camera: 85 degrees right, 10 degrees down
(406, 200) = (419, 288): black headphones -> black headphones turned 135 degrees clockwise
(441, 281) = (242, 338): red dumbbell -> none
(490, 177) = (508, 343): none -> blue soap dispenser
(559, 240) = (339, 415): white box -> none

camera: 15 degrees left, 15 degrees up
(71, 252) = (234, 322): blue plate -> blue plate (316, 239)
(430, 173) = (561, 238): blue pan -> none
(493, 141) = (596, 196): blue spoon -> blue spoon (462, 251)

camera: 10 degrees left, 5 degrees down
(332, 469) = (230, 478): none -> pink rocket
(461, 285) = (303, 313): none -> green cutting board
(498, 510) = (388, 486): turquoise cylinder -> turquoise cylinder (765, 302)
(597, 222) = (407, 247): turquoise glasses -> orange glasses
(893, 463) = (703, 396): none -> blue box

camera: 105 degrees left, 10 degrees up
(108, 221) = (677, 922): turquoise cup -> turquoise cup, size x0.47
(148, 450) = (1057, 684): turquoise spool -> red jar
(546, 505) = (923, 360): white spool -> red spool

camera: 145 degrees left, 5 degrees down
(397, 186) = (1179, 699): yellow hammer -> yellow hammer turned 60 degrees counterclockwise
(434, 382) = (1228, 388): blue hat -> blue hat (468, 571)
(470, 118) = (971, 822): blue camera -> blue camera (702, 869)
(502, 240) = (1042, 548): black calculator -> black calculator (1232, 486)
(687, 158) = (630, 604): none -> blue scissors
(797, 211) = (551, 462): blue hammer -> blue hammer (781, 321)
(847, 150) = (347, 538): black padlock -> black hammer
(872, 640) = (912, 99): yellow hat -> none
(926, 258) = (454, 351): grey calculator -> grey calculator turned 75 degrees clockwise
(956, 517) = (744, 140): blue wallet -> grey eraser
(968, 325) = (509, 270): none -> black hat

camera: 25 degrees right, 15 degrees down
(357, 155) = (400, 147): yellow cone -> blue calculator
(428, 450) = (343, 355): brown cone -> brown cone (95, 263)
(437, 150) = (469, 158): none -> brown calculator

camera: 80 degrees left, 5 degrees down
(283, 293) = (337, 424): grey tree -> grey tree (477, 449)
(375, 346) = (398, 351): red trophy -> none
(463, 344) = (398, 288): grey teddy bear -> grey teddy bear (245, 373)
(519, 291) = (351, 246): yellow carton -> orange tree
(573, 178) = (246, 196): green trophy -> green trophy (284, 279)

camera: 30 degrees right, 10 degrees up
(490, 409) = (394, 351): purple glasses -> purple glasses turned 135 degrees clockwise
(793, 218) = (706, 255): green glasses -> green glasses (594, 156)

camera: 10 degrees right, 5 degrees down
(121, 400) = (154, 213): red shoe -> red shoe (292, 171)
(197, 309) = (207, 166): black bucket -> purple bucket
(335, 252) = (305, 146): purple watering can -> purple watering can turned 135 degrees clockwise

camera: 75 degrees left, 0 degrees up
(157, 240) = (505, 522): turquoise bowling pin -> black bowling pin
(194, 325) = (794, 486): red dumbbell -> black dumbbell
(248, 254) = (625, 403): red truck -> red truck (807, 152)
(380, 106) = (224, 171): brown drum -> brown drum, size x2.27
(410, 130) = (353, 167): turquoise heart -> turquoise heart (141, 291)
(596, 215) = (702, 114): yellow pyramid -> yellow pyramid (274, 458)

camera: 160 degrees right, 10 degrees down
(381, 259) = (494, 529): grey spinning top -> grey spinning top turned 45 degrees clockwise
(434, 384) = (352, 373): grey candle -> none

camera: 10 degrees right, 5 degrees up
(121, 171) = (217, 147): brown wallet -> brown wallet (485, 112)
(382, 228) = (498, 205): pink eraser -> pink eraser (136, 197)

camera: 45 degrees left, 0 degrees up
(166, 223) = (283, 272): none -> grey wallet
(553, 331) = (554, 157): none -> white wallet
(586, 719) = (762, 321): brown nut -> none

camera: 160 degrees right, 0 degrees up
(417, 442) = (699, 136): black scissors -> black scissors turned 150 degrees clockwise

- Work item -
Return all the data above once more, precisely as given.

- Task response -
camera: 85 degrees right, 10 degrees down
(406, 200) = (419, 288): black headphones -> black headphones turned 135 degrees clockwise
(441, 281) = (242, 338): red dumbbell -> none
(490, 177) = (508, 343): none -> blue soap dispenser
(559, 240) = (339, 415): white box -> none

camera: 15 degrees left, 15 degrees up
(71, 252) = (234, 322): blue plate -> blue plate (316, 239)
(430, 173) = (561, 238): blue pan -> none
(493, 141) = (596, 196): blue spoon -> blue spoon (462, 251)

camera: 10 degrees left, 5 degrees down
(332, 469) = (230, 478): none -> pink rocket
(461, 285) = (303, 313): none -> green cutting board
(498, 510) = (388, 486): turquoise cylinder -> turquoise cylinder (765, 302)
(597, 222) = (407, 247): turquoise glasses -> orange glasses
(893, 463) = (703, 396): none -> blue box

camera: 105 degrees left, 10 degrees up
(108, 221) = (677, 922): turquoise cup -> turquoise cup, size x0.47
(148, 450) = (1057, 684): turquoise spool -> red jar
(546, 505) = (923, 360): white spool -> red spool

camera: 145 degrees left, 5 degrees down
(397, 186) = (1179, 699): yellow hammer -> yellow hammer turned 60 degrees counterclockwise
(434, 382) = (1228, 388): blue hat -> blue hat (468, 571)
(470, 118) = (971, 822): blue camera -> blue camera (702, 869)
(502, 240) = (1042, 548): black calculator -> black calculator (1232, 486)
(687, 158) = (630, 604): none -> blue scissors
(797, 211) = (551, 462): blue hammer -> blue hammer (781, 321)
(847, 150) = (347, 538): black padlock -> black hammer
(872, 640) = (912, 99): yellow hat -> none
(926, 258) = (454, 351): grey calculator -> grey calculator turned 75 degrees clockwise
(956, 517) = (744, 140): blue wallet -> grey eraser
(968, 325) = (509, 270): none -> black hat

camera: 25 degrees right, 15 degrees down
(357, 155) = (400, 147): yellow cone -> blue calculator
(428, 450) = (343, 355): brown cone -> brown cone (95, 263)
(437, 150) = (469, 158): none -> brown calculator

camera: 80 degrees left, 5 degrees down
(283, 293) = (337, 424): grey tree -> grey tree (477, 449)
(375, 346) = (398, 351): red trophy -> none
(463, 344) = (398, 288): grey teddy bear -> grey teddy bear (245, 373)
(519, 291) = (351, 246): yellow carton -> orange tree
(573, 178) = (246, 196): green trophy -> green trophy (284, 279)

camera: 30 degrees right, 10 degrees up
(490, 409) = (394, 351): purple glasses -> purple glasses turned 135 degrees clockwise
(793, 218) = (706, 255): green glasses -> green glasses (594, 156)

camera: 10 degrees right, 5 degrees down
(121, 400) = (154, 213): red shoe -> red shoe (292, 171)
(197, 309) = (207, 166): black bucket -> purple bucket
(335, 252) = (305, 146): purple watering can -> purple watering can turned 135 degrees clockwise

camera: 75 degrees left, 0 degrees up
(157, 240) = (505, 522): turquoise bowling pin -> black bowling pin
(194, 325) = (794, 486): red dumbbell -> black dumbbell
(248, 254) = (625, 403): red truck -> red truck (807, 152)
(380, 106) = (224, 171): brown drum -> brown drum, size x2.27
(410, 130) = (353, 167): turquoise heart -> turquoise heart (141, 291)
(596, 215) = (702, 114): yellow pyramid -> yellow pyramid (274, 458)

camera: 160 degrees right, 10 degrees down
(381, 259) = (494, 529): grey spinning top -> grey spinning top turned 45 degrees clockwise
(434, 384) = (352, 373): grey candle -> none

camera: 10 degrees right, 5 degrees up
(121, 171) = (217, 147): brown wallet -> brown wallet (485, 112)
(382, 228) = (498, 205): pink eraser -> pink eraser (136, 197)

camera: 45 degrees left, 0 degrees up
(166, 223) = (283, 272): none -> grey wallet
(553, 331) = (554, 157): none -> white wallet
(586, 719) = (762, 321): brown nut -> none

camera: 160 degrees right, 0 degrees up
(417, 442) = (699, 136): black scissors -> black scissors turned 150 degrees clockwise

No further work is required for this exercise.